Task input:
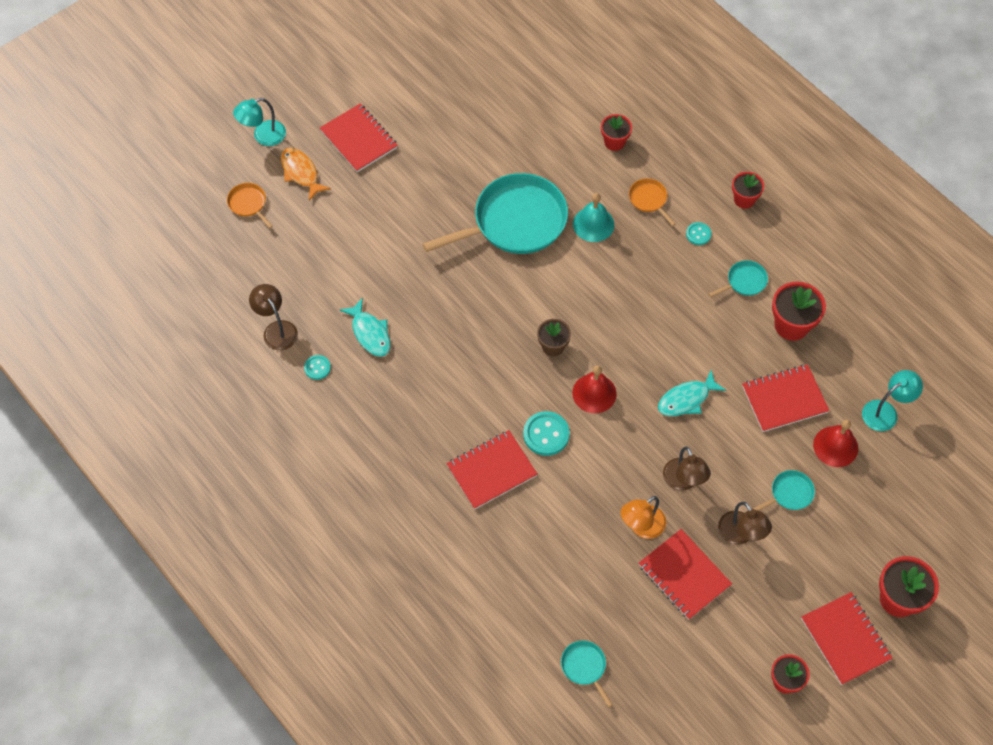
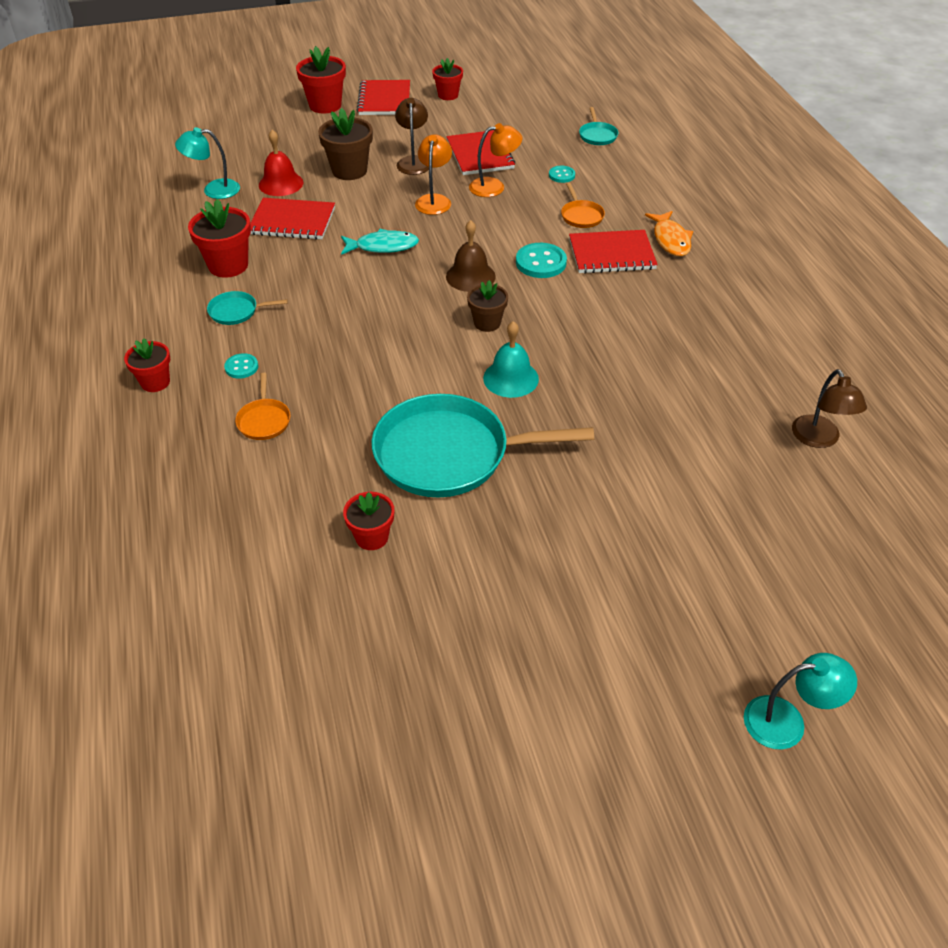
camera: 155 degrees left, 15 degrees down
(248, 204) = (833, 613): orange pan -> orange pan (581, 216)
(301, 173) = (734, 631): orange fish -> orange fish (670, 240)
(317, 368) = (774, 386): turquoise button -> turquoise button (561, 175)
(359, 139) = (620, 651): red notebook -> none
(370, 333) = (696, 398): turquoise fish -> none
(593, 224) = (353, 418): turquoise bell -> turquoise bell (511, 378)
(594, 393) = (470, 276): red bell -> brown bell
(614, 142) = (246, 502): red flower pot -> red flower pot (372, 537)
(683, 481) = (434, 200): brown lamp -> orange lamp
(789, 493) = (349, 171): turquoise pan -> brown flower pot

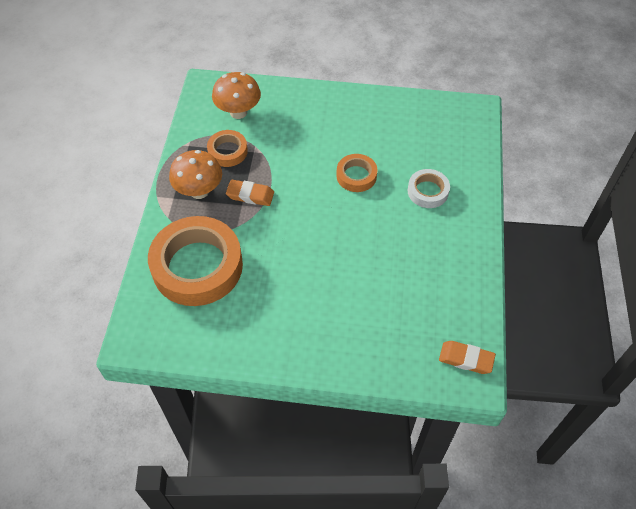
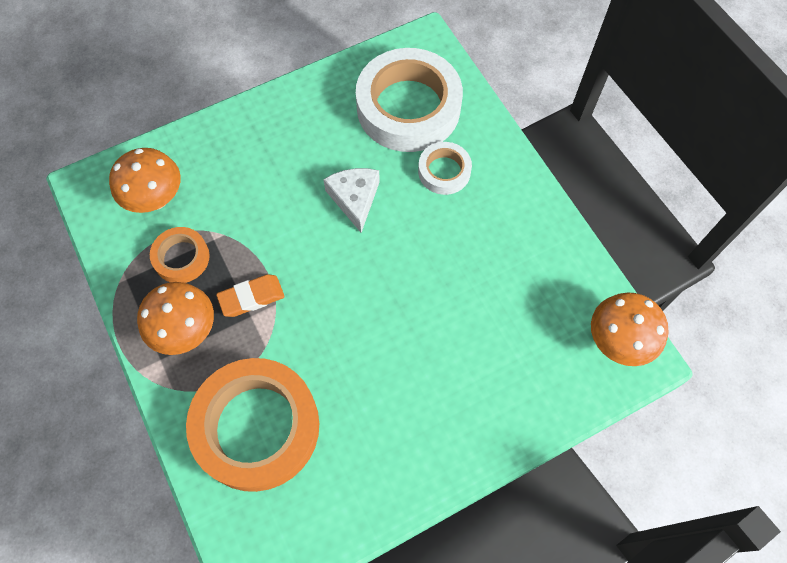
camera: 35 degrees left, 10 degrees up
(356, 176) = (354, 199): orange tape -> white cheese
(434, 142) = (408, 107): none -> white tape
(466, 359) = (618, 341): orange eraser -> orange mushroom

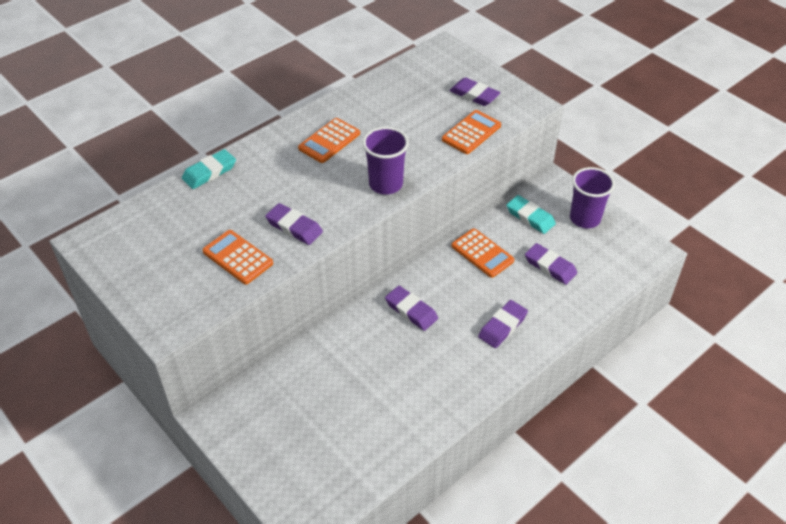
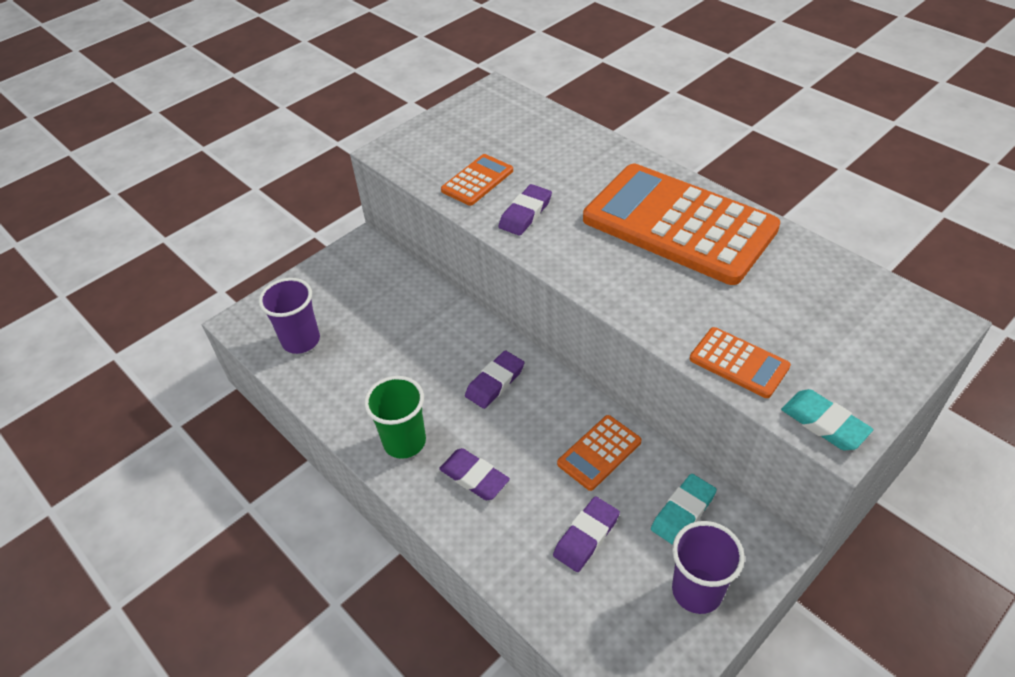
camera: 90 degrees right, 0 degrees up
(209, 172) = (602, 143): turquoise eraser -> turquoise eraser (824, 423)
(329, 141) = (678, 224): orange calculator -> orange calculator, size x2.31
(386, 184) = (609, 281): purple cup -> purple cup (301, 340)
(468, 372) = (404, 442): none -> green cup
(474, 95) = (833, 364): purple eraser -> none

Task description:
Retype the records above exactly. Leave the pictures out.

Output for this exercise:
camera: 155 degrees left, 15 degrees down
(248, 204) = (833, 613): orange pan -> orange pan (581, 216)
(301, 173) = (734, 631): orange fish -> orange fish (670, 240)
(317, 368) = (774, 386): turquoise button -> turquoise button (561, 175)
(359, 139) = (620, 651): red notebook -> none
(370, 333) = (696, 398): turquoise fish -> none
(593, 224) = (353, 418): turquoise bell -> turquoise bell (511, 378)
(594, 393) = (470, 276): red bell -> brown bell
(614, 142) = (246, 502): red flower pot -> red flower pot (372, 537)
(683, 481) = (434, 200): brown lamp -> orange lamp
(789, 493) = (349, 171): turquoise pan -> brown flower pot

camera: 35 degrees left, 10 degrees up
(356, 176) = (354, 199): orange tape -> white cheese
(434, 142) = (408, 107): none -> white tape
(466, 359) = (618, 341): orange eraser -> orange mushroom

camera: 90 degrees right, 0 degrees up
(209, 172) = (602, 143): turquoise eraser -> turquoise eraser (824, 423)
(329, 141) = (678, 224): orange calculator -> orange calculator, size x2.31
(386, 184) = (609, 281): purple cup -> purple cup (301, 340)
(468, 372) = (404, 442): none -> green cup
(474, 95) = (833, 364): purple eraser -> none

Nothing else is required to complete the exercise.